Exercise directions
Extract every line of the material below that contains the string "markup", matching case exactly.

[Start of Available data]

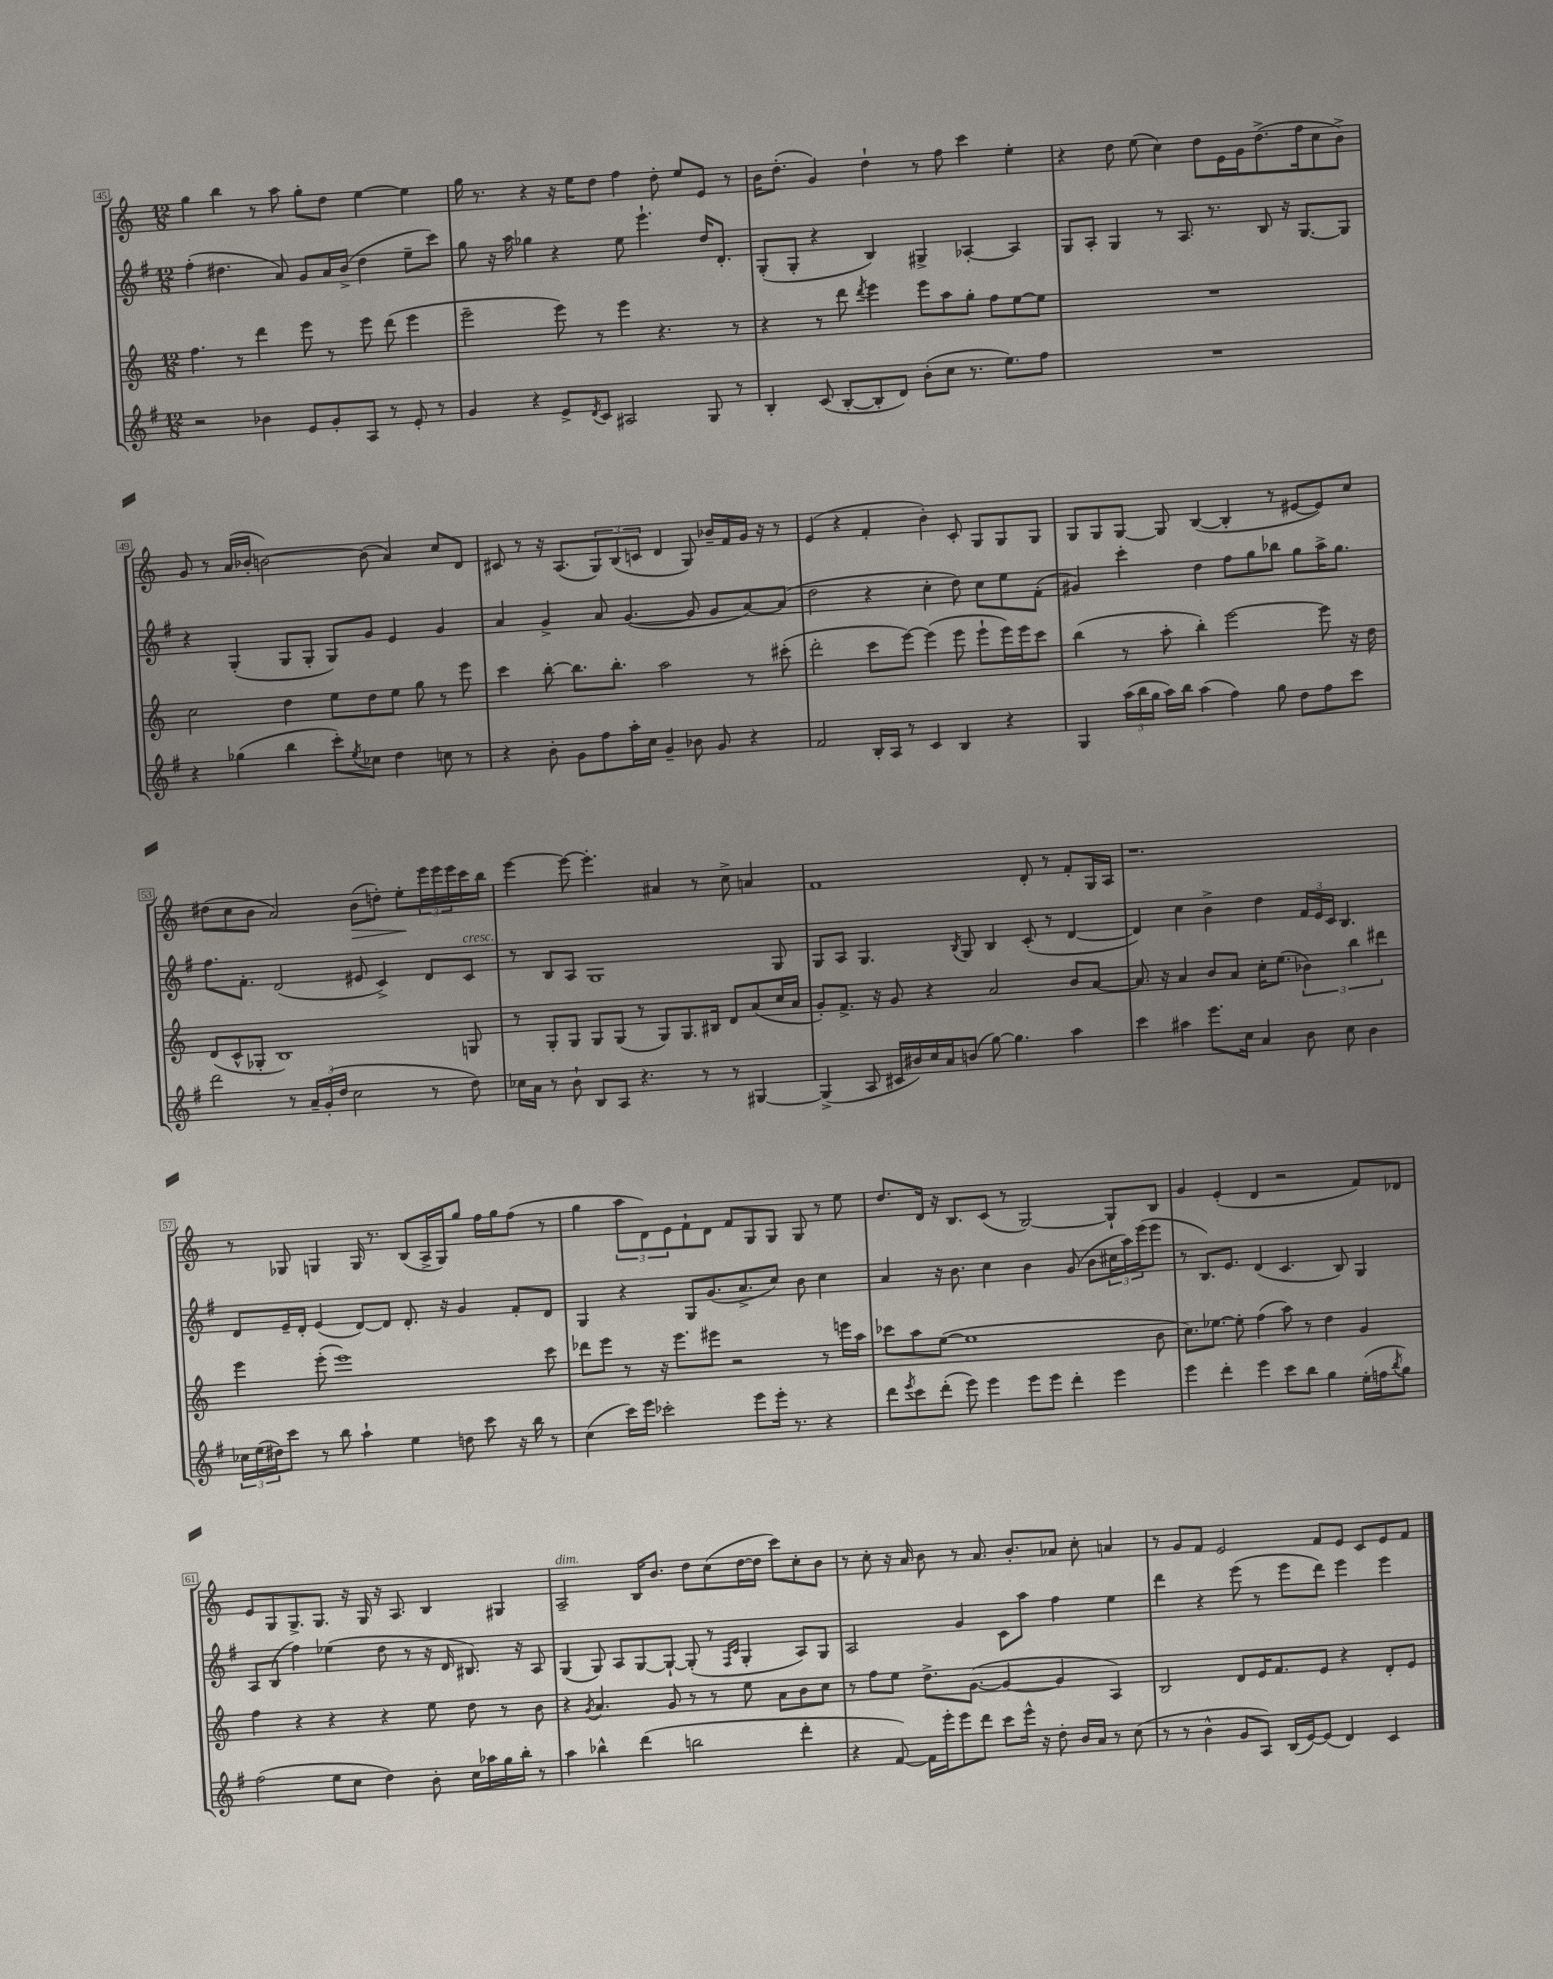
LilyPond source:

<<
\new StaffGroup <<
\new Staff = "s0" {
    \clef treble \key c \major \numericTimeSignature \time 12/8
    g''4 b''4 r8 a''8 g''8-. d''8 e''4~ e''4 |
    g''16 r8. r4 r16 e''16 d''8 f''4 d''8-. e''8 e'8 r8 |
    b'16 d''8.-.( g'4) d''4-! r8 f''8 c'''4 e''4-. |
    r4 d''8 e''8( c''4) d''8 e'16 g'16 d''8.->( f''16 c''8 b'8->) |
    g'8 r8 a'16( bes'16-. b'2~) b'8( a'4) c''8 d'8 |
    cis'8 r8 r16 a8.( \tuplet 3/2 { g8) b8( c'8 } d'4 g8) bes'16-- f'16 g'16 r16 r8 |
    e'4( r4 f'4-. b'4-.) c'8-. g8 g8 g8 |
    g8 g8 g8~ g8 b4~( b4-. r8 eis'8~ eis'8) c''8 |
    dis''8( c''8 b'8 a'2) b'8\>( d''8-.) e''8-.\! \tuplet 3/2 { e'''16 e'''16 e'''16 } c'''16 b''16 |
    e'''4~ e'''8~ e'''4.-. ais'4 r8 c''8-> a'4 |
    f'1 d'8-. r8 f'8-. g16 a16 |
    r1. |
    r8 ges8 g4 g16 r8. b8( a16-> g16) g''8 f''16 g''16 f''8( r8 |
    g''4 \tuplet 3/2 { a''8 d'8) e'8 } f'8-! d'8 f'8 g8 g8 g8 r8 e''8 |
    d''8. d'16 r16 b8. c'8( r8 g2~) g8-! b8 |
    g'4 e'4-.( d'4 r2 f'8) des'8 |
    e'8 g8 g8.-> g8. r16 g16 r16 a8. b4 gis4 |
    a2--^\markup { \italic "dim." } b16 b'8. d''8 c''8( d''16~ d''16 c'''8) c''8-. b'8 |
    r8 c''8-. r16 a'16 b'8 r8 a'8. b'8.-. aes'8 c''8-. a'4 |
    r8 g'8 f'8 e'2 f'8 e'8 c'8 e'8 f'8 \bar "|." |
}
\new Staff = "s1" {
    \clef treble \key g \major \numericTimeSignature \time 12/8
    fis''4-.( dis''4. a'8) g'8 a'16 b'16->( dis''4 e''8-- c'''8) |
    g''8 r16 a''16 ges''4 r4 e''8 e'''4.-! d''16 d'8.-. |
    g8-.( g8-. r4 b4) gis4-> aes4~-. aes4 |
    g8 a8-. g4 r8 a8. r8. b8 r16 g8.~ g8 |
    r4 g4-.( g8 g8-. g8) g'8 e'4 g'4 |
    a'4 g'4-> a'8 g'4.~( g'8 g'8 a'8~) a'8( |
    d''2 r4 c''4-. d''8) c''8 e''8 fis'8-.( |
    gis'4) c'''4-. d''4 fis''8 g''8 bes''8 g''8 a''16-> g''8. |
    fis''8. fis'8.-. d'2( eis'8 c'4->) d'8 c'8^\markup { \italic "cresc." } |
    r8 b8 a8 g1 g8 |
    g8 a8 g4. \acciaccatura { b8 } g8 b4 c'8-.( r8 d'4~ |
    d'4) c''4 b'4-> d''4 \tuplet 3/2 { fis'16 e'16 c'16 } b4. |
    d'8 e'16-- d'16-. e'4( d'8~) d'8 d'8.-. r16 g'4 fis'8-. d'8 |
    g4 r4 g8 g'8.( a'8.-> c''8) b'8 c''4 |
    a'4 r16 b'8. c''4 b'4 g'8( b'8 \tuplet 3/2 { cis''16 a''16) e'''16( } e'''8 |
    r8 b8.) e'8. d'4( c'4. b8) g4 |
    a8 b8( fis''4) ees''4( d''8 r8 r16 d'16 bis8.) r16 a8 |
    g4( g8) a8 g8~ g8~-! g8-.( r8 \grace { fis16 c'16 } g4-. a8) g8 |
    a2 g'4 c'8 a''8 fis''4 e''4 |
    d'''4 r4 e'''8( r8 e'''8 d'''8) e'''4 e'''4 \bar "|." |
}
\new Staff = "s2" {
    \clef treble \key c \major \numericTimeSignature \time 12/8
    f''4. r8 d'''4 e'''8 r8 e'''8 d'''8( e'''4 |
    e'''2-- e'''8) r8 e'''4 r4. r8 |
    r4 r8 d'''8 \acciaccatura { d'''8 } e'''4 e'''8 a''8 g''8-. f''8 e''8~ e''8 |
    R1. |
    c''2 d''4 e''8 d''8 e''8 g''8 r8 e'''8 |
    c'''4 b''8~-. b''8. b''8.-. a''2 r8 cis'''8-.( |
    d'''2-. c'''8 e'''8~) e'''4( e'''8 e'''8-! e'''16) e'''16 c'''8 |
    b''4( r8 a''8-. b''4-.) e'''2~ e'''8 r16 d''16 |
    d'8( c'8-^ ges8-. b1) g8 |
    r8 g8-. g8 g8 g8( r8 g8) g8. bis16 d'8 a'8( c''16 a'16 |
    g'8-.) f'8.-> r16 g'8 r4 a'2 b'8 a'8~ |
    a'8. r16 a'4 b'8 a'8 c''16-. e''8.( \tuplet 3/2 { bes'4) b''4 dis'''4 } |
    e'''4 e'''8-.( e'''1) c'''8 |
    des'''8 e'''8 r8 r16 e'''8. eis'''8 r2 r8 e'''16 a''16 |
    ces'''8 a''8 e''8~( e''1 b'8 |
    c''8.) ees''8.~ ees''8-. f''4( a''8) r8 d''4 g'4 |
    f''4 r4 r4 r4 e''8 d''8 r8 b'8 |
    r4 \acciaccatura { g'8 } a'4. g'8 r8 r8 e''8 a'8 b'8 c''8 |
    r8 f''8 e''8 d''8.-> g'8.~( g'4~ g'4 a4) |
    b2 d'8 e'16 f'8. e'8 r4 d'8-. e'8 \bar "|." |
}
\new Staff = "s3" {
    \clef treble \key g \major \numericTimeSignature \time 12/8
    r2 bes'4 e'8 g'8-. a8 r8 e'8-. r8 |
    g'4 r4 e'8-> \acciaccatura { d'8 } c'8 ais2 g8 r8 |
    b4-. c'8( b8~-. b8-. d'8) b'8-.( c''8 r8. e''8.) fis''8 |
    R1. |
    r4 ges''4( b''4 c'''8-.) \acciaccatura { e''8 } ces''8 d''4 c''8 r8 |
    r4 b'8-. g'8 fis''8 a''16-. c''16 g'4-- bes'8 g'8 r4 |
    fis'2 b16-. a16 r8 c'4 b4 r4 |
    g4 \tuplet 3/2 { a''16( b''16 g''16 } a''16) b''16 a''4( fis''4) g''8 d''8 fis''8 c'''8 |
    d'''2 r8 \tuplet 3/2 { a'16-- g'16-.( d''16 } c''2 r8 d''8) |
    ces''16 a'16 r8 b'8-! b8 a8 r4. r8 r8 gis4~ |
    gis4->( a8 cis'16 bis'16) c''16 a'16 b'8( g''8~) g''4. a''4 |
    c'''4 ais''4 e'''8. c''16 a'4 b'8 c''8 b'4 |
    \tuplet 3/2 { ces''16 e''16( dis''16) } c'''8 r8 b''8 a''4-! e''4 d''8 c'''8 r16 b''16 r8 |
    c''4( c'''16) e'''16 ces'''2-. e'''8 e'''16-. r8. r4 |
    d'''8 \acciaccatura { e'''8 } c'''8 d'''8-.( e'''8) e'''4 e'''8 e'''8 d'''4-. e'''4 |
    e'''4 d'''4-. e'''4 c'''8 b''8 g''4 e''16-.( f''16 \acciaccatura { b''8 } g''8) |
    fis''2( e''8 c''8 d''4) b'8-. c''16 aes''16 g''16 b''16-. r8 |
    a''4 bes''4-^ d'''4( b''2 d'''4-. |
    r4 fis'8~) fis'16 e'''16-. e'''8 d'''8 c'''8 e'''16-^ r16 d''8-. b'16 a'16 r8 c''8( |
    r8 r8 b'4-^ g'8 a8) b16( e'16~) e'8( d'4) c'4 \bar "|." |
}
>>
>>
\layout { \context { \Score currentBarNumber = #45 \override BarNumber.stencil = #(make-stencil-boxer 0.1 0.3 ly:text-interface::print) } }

[End of Available data]

Full solution
    a2--^\markup { \italic "dim." } b16 b'8. d''8 c''8( d''16~ d''16 c'''8) c''8-. b'8 |
    fis''8. fis'8.-. d'2( eis'8 c'4->) d'8 c'8^\markup { \italic "cresc." } |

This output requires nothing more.